Source data
□ □ □ □ □
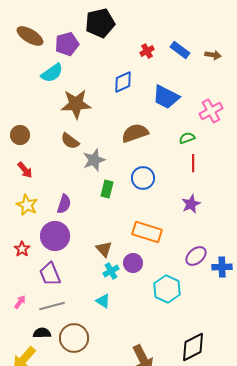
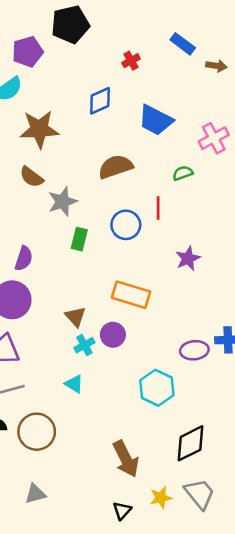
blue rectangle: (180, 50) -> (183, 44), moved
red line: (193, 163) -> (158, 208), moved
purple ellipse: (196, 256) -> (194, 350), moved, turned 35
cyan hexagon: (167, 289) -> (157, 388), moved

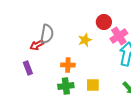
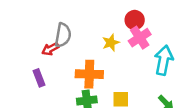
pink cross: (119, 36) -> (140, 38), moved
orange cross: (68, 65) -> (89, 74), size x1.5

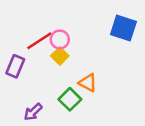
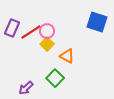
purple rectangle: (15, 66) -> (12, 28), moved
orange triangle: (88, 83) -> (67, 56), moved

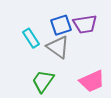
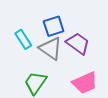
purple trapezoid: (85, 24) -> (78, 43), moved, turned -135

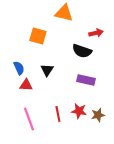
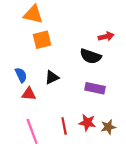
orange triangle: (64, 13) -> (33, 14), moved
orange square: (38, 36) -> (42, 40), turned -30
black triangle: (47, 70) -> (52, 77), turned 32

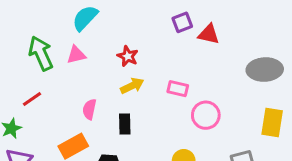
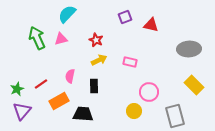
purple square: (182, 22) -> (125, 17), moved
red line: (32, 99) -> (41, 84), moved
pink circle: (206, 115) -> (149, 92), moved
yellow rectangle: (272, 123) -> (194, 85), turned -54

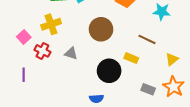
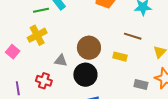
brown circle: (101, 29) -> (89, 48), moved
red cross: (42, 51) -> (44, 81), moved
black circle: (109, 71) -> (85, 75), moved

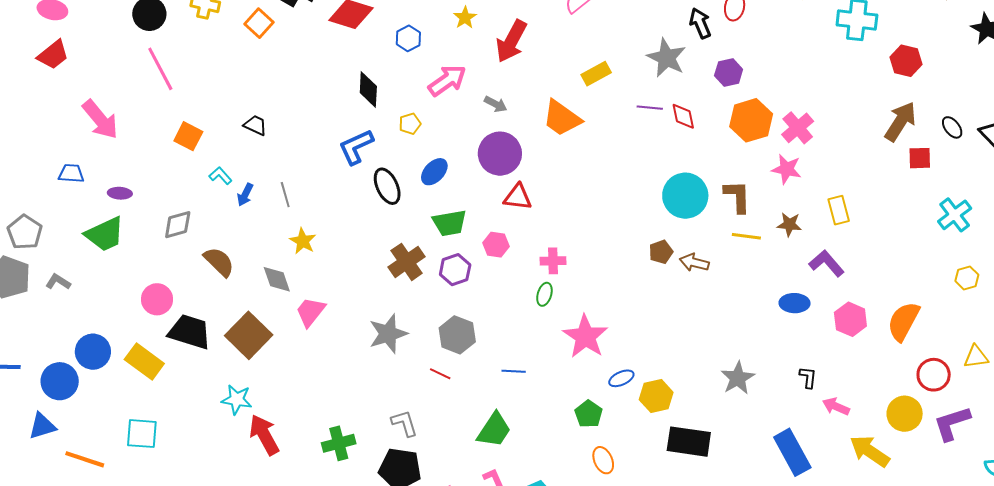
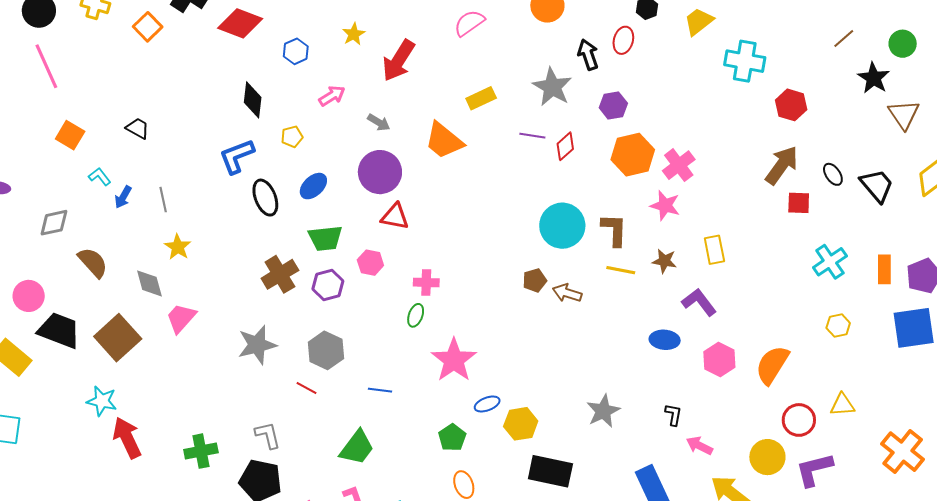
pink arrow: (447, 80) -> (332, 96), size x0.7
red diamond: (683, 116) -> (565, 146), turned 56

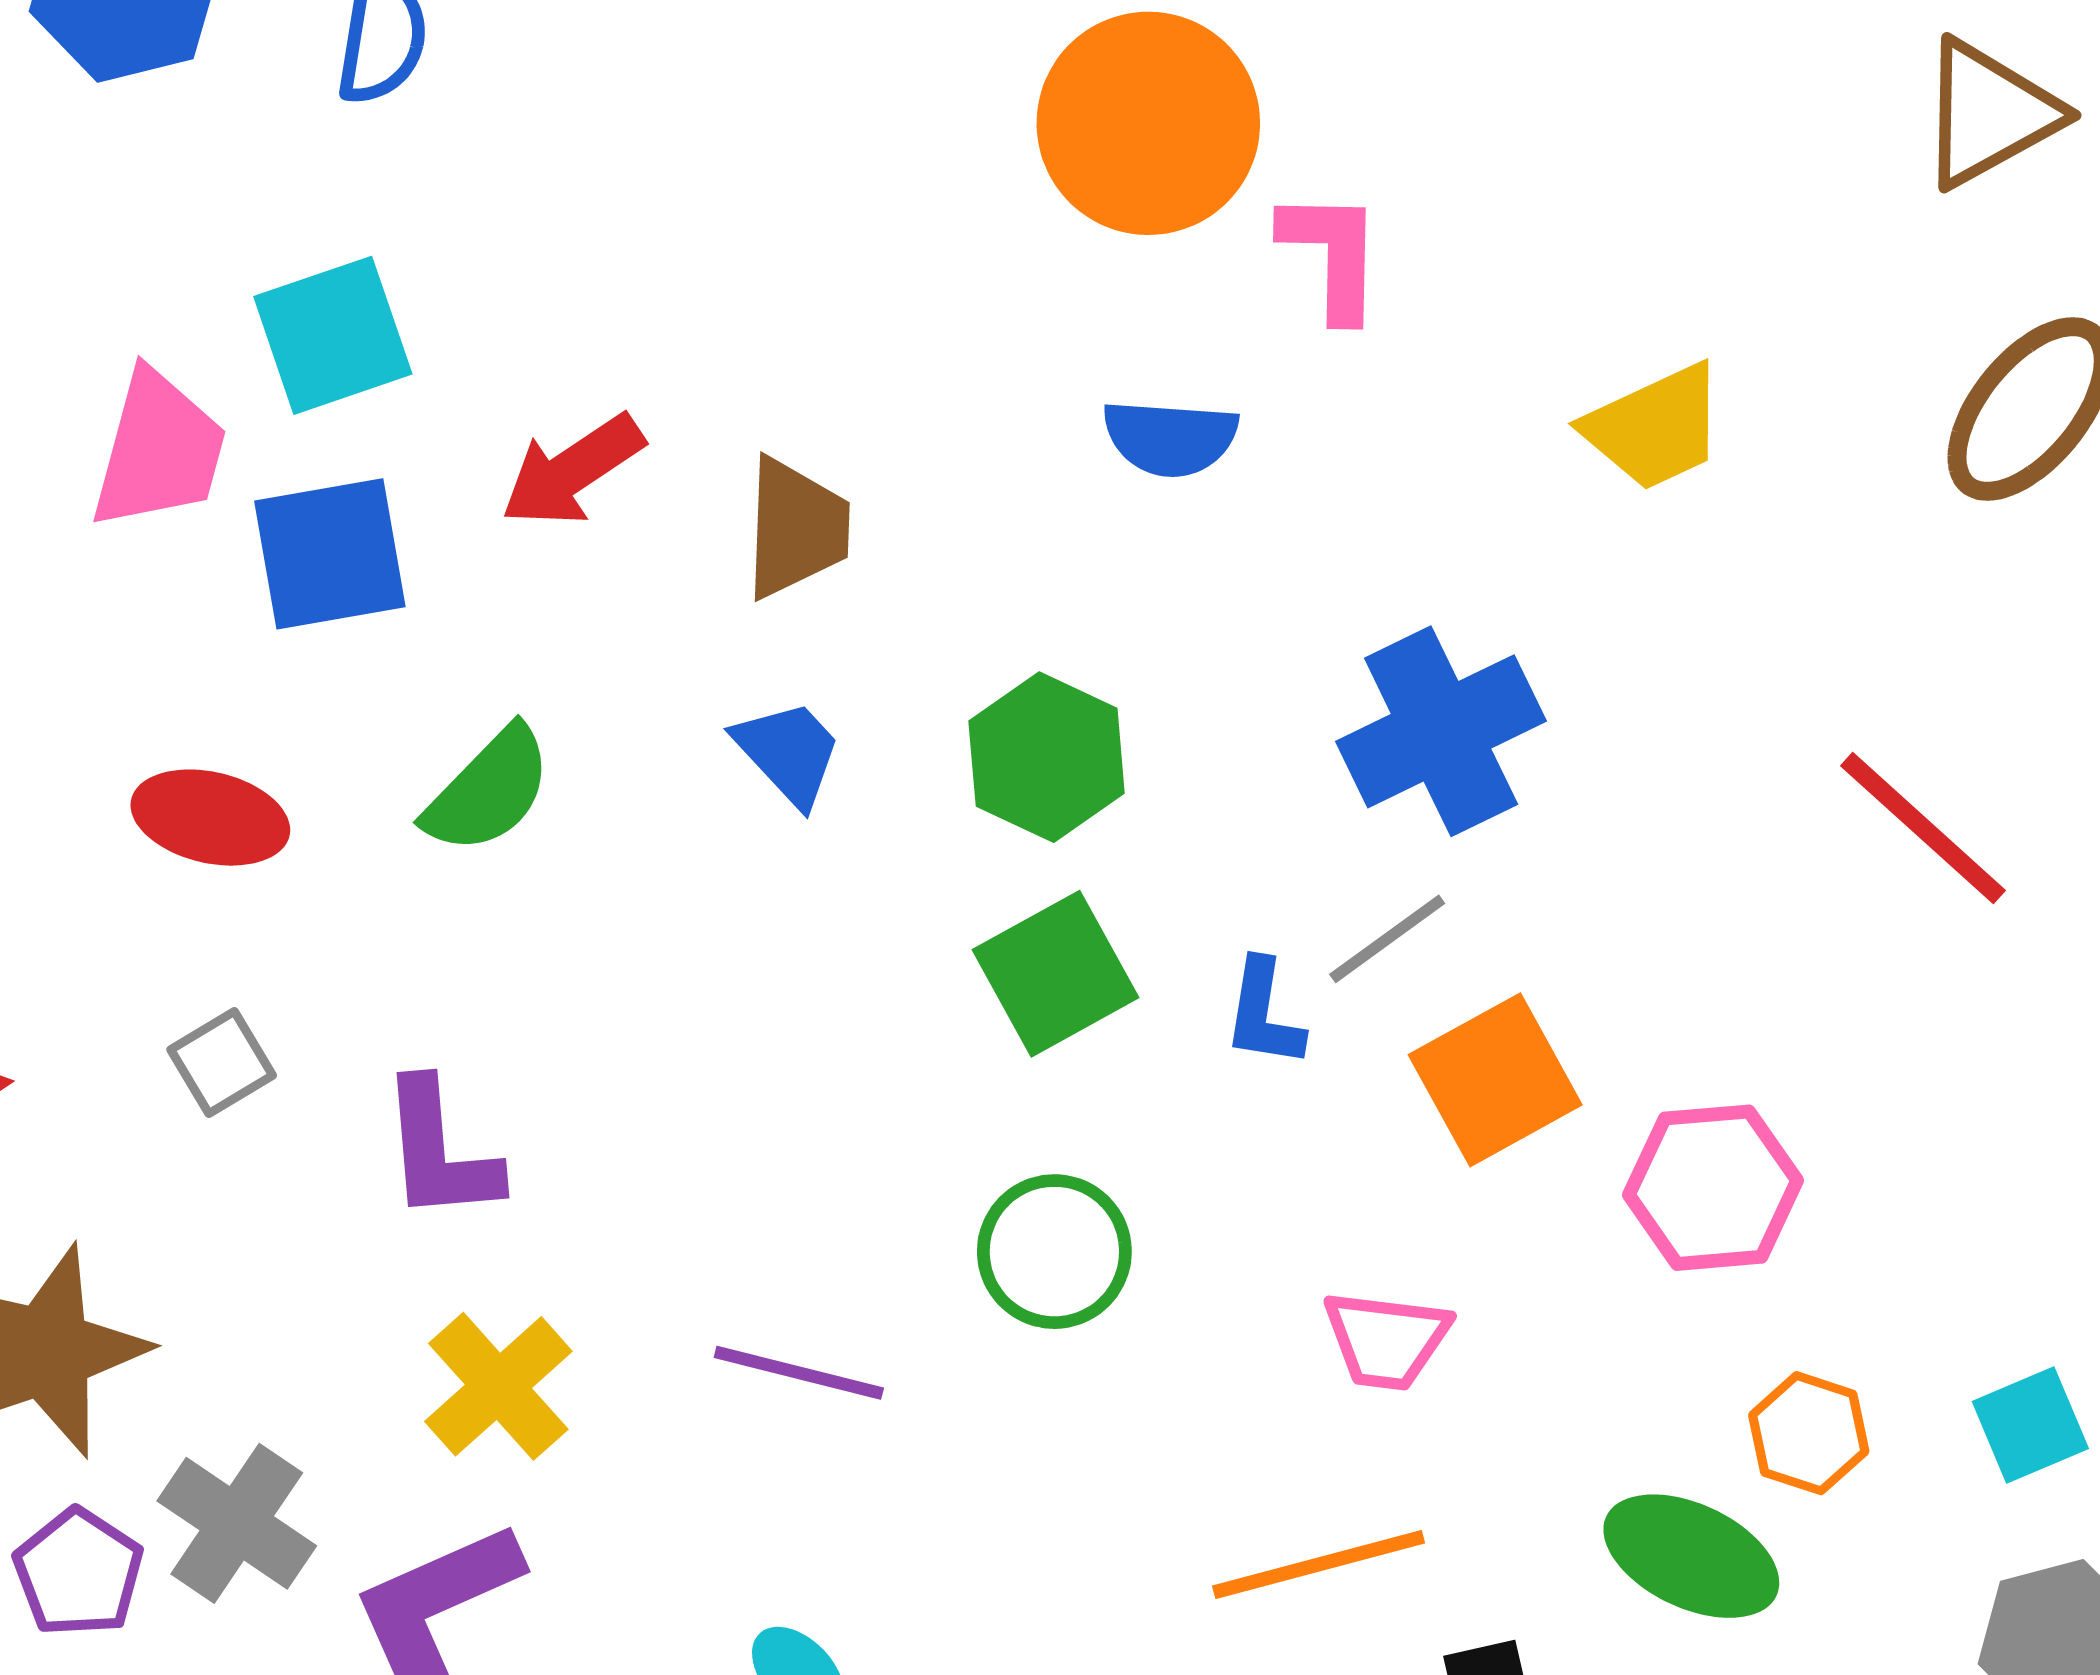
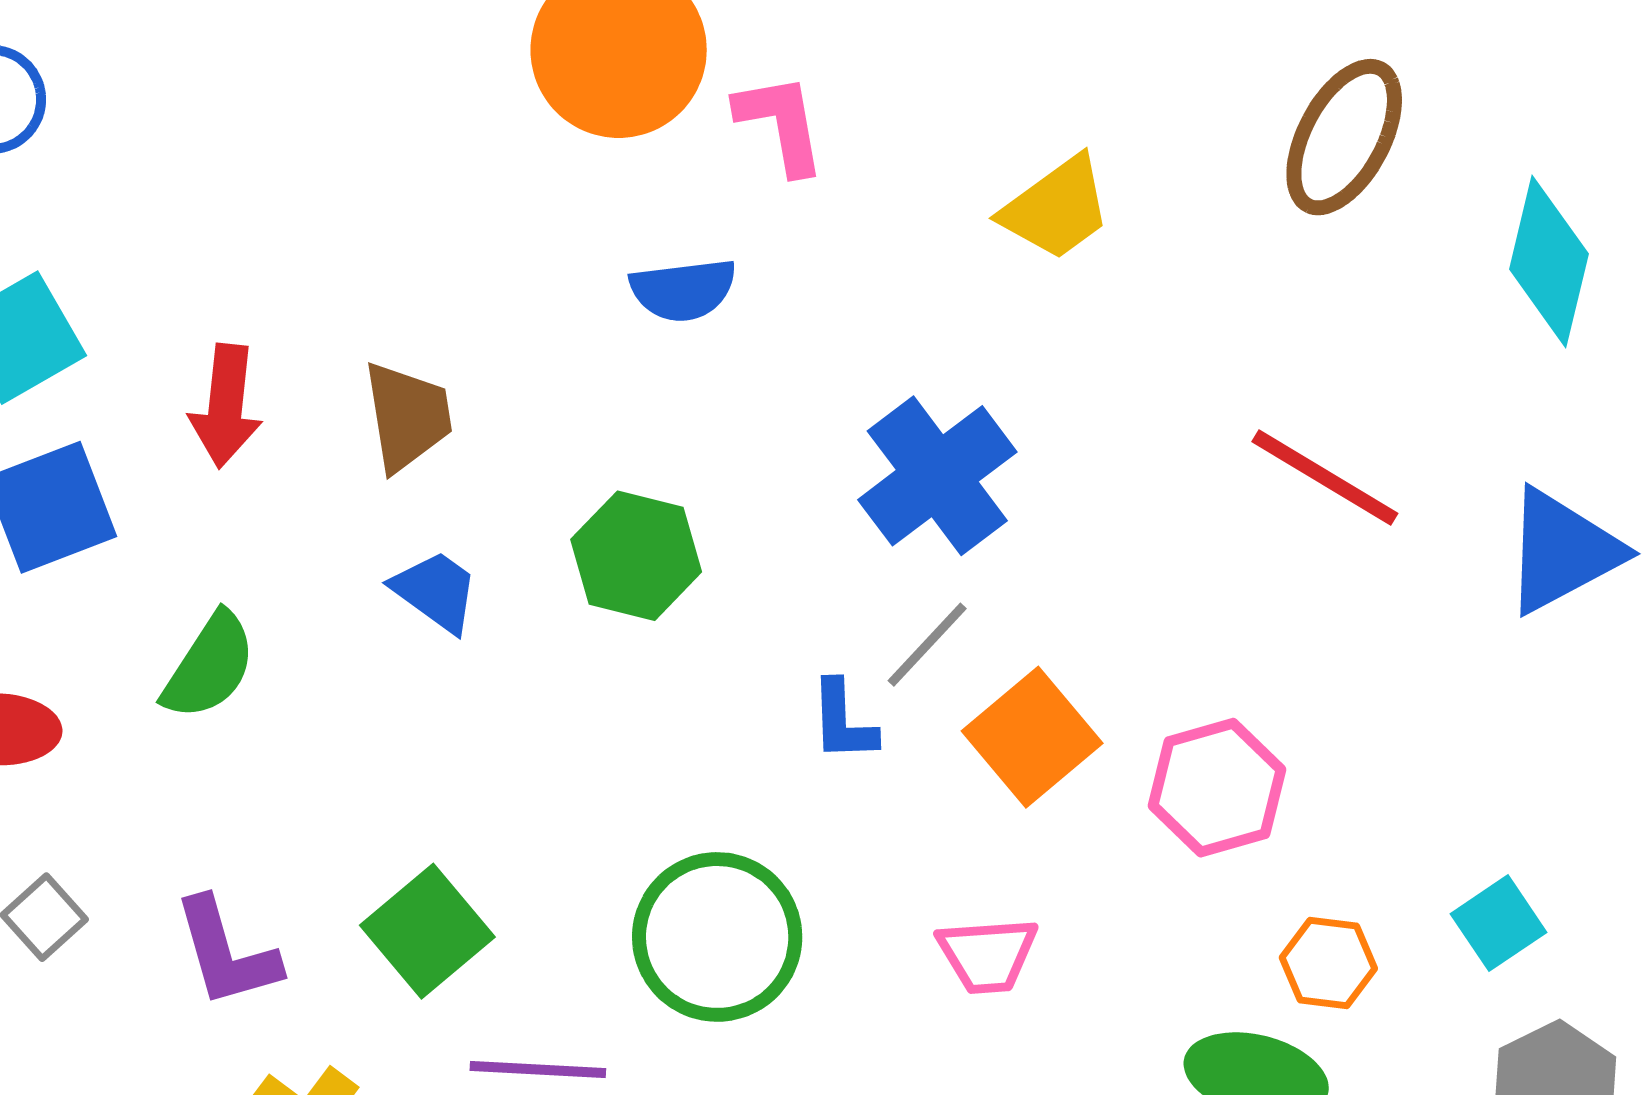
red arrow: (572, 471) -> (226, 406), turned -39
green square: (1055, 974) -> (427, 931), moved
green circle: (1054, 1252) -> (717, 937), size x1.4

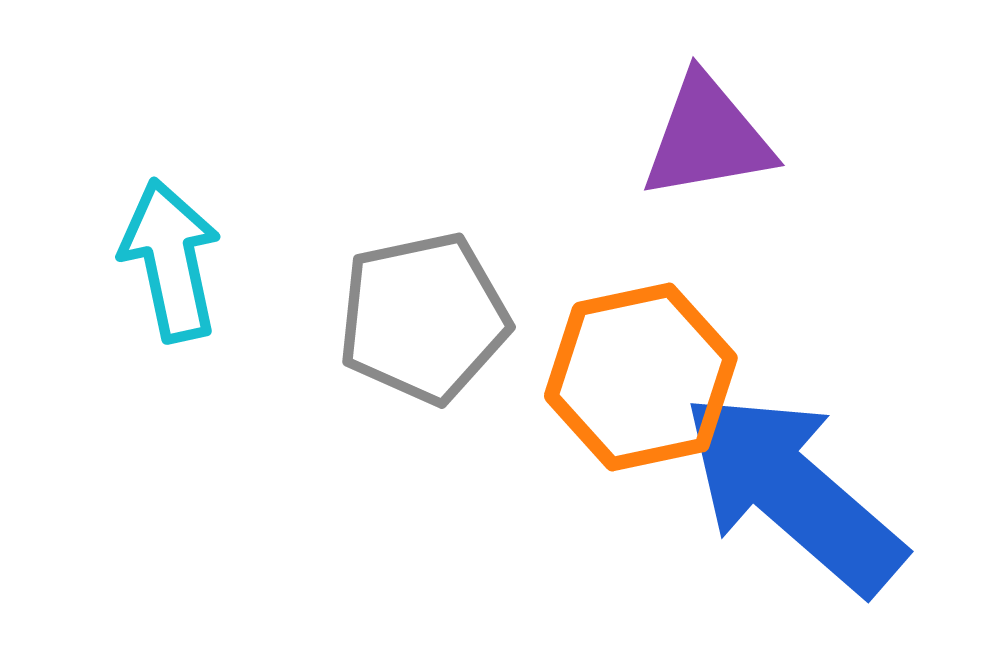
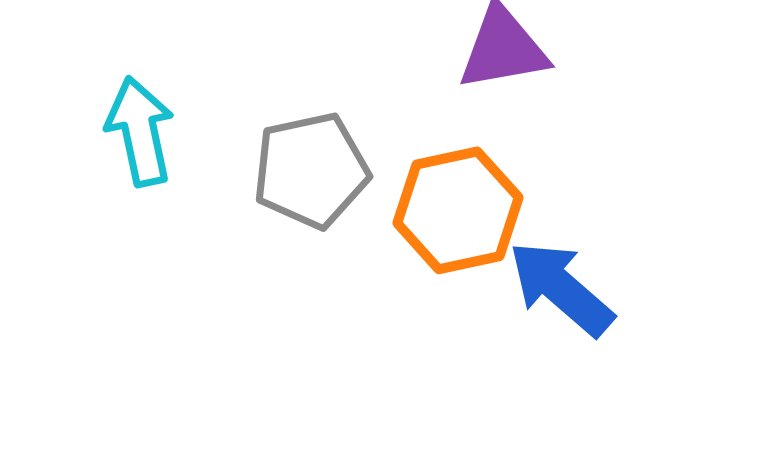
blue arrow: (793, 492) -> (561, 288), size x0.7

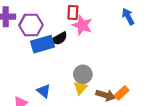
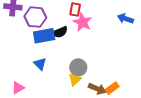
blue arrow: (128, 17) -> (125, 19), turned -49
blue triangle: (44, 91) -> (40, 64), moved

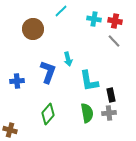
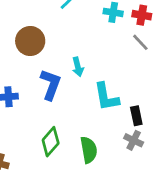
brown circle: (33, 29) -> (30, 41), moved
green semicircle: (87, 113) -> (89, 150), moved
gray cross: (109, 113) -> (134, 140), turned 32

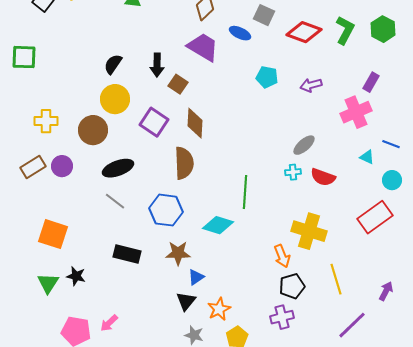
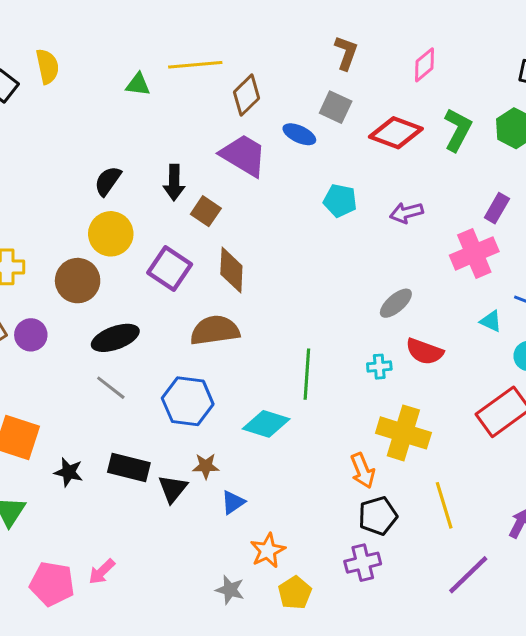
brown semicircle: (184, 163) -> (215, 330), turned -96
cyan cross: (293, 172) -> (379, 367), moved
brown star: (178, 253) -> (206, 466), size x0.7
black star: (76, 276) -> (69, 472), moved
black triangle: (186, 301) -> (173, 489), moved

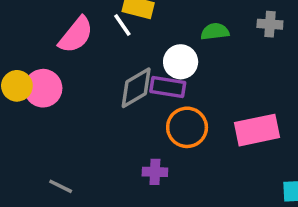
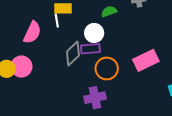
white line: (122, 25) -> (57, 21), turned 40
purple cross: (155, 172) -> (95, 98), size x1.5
□ □ □ □ □
WHAT IS EXPECTED | Reproduce every entry exactly, but omit each picture.

ANSWER FOR THE TASK |
blue rectangle: (180, 50) -> (183, 44), moved
red line: (193, 163) -> (158, 208), moved
purple ellipse: (196, 256) -> (194, 350), moved, turned 35
cyan hexagon: (167, 289) -> (157, 388), moved

pink cross: (119, 36) -> (140, 38), moved
orange cross: (68, 65) -> (89, 74), size x1.5

purple rectangle: (15, 66) -> (12, 28), moved
orange triangle: (88, 83) -> (67, 56), moved

purple trapezoid: (85, 24) -> (78, 43), moved, turned -135

orange triangle: (64, 13) -> (33, 14), moved
orange square: (38, 36) -> (42, 40), turned -30
black triangle: (47, 70) -> (52, 77), turned 32

purple square: (182, 22) -> (125, 17), moved
red line: (32, 99) -> (41, 84), moved
pink circle: (206, 115) -> (149, 92), moved
yellow rectangle: (272, 123) -> (194, 85), turned -54

brown circle: (101, 29) -> (89, 48), moved
red cross: (42, 51) -> (44, 81), moved
black circle: (109, 71) -> (85, 75), moved

pink arrow: (447, 80) -> (332, 96), size x0.7
red diamond: (683, 116) -> (565, 146), turned 56

red arrow: (572, 471) -> (226, 406), turned -39
green square: (1055, 974) -> (427, 931), moved
green circle: (1054, 1252) -> (717, 937), size x1.4

blue arrow: (793, 492) -> (561, 288), size x0.7

blue arrow: (128, 17) -> (125, 19), turned -49
blue triangle: (44, 91) -> (40, 64), moved

brown circle: (33, 29) -> (30, 41), moved
green semicircle: (87, 113) -> (89, 150), moved
gray cross: (109, 113) -> (134, 140), turned 32

brown semicircle: (184, 163) -> (215, 330), turned -96
cyan cross: (293, 172) -> (379, 367), moved
brown star: (178, 253) -> (206, 466), size x0.7
black star: (76, 276) -> (69, 472), moved
black triangle: (186, 301) -> (173, 489), moved

white line: (122, 25) -> (57, 21), turned 40
purple cross: (155, 172) -> (95, 98), size x1.5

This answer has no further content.